EXERCISE DESCRIPTION:
Would you repeat the entries below exactly and omit the pictures?
----
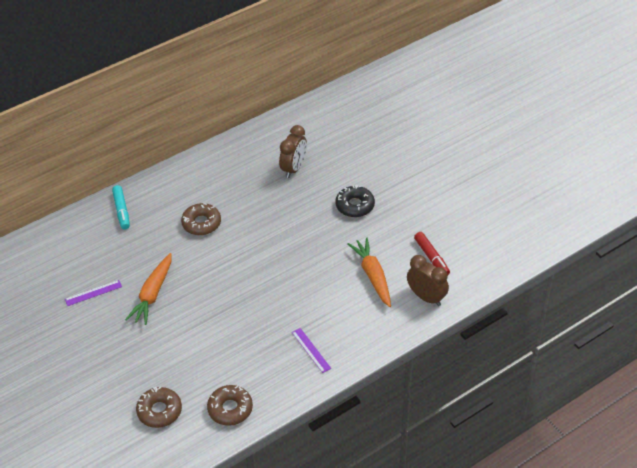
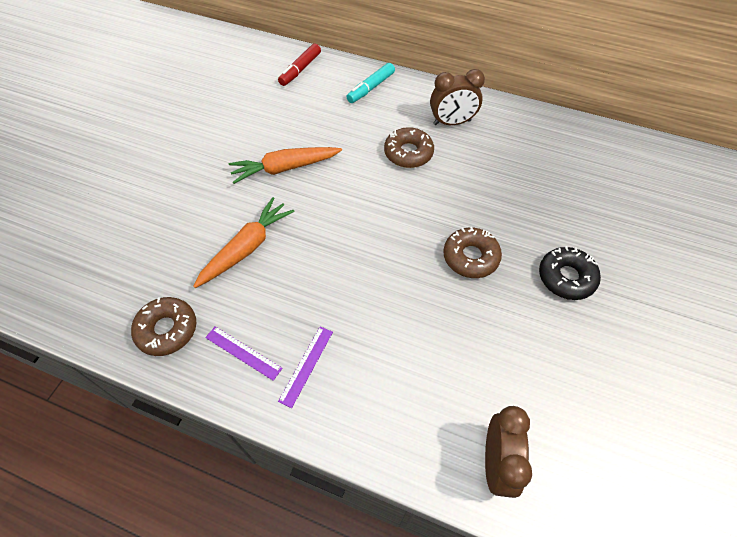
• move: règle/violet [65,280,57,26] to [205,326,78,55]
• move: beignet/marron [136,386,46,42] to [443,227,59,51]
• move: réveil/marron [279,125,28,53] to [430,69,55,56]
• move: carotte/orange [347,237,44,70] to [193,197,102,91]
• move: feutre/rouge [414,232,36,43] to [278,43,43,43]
----
YOUR SOLUTION:
• move: règle/violet [65,280,57,26] to [205,326,78,55]
• move: beignet/marron [136,386,46,42] to [443,227,59,51]
• move: réveil/marron [279,125,28,53] to [430,69,55,56]
• move: carotte/orange [347,237,44,70] to [193,197,102,91]
• move: feutre/rouge [414,232,36,43] to [278,43,43,43]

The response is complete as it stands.